Scene image comparisons:

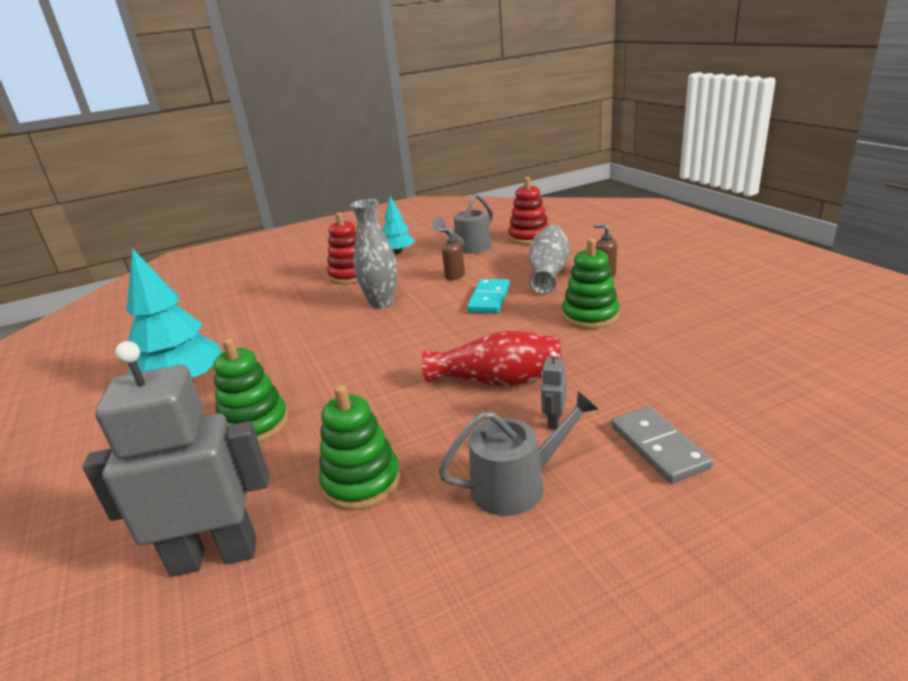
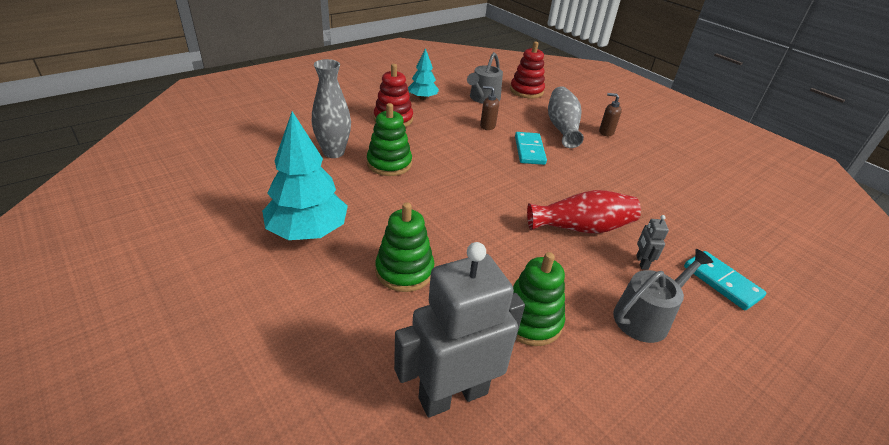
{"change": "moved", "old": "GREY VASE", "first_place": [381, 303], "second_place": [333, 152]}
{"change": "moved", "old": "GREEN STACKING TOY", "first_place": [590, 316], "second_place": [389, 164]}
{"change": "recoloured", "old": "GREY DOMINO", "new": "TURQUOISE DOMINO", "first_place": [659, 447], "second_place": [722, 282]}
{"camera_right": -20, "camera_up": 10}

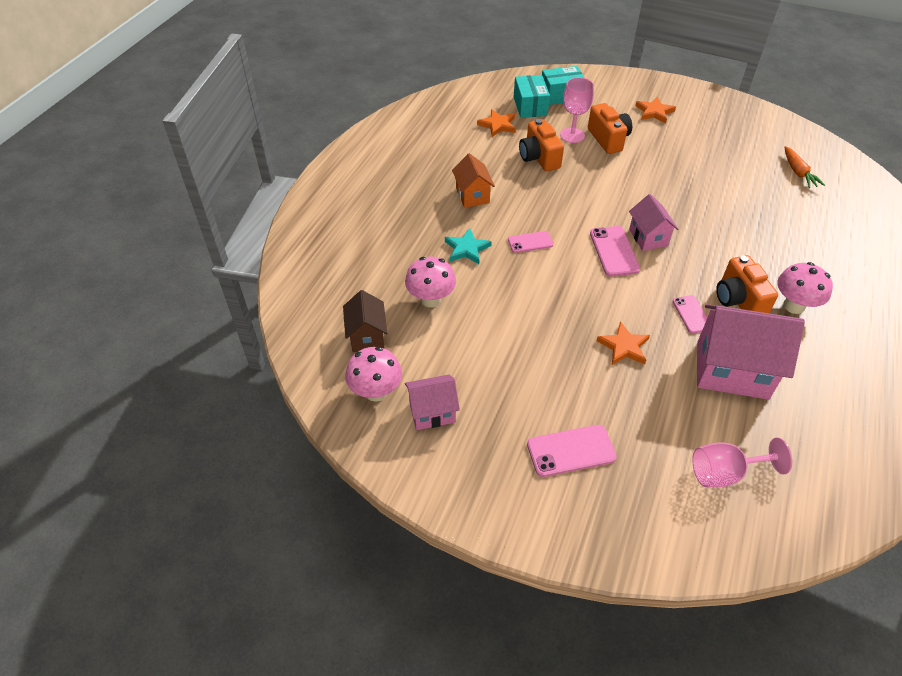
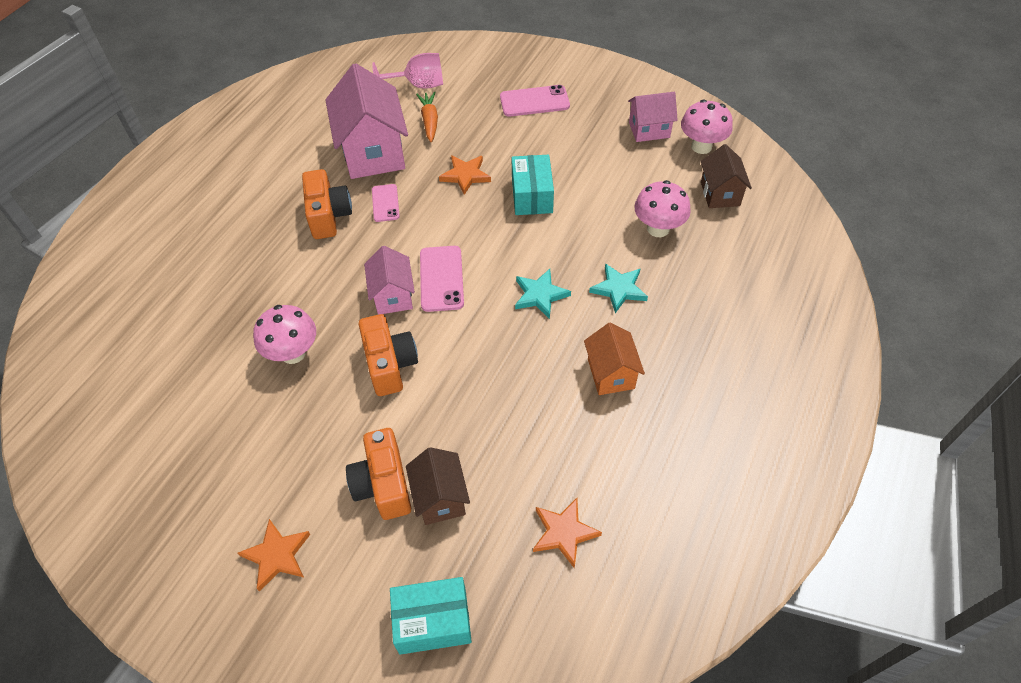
{"change": "moved", "old": "PINK MUSHROOM", "first_place": [794, 306], "second_place": [293, 353]}
{"change": "turned", "old": "PINK HOUSE", "first_place": [732, 370], "second_place": [373, 152], "degrees": 60}
{"change": "moved", "old": "ORANGE CAMERA", "first_place": [539, 158], "second_place": [390, 364]}
{"change": "replaced", "old": "PINK GOBLET", "new": "BROWN HOUSE", "first_place": [572, 135], "second_place": [440, 498]}
{"change": "moved", "old": "ORANGE CARROT", "first_place": [798, 172], "second_place": [430, 121]}
{"change": "moved", "old": "TURQUOISE BOX", "first_place": [530, 106], "second_place": [532, 196]}
{"change": "replaced", "old": "PINK PHONE", "new": "TURQUOISE STAR", "first_place": [530, 242], "second_place": [540, 295]}
{"camera_right": -175, "camera_up": 5}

● **YOUR ASSIGNMENT**
Your response should contain each line of the entries above that holds the string "GREY".

● **TASK RESULT**
{"change": "moved", "old": "GREY VASE", "first_place": [381, 303], "second_place": [333, 152]}
{"change": "recoloured", "old": "GREY DOMINO", "new": "TURQUOISE DOMINO", "first_place": [659, 447], "second_place": [722, 282]}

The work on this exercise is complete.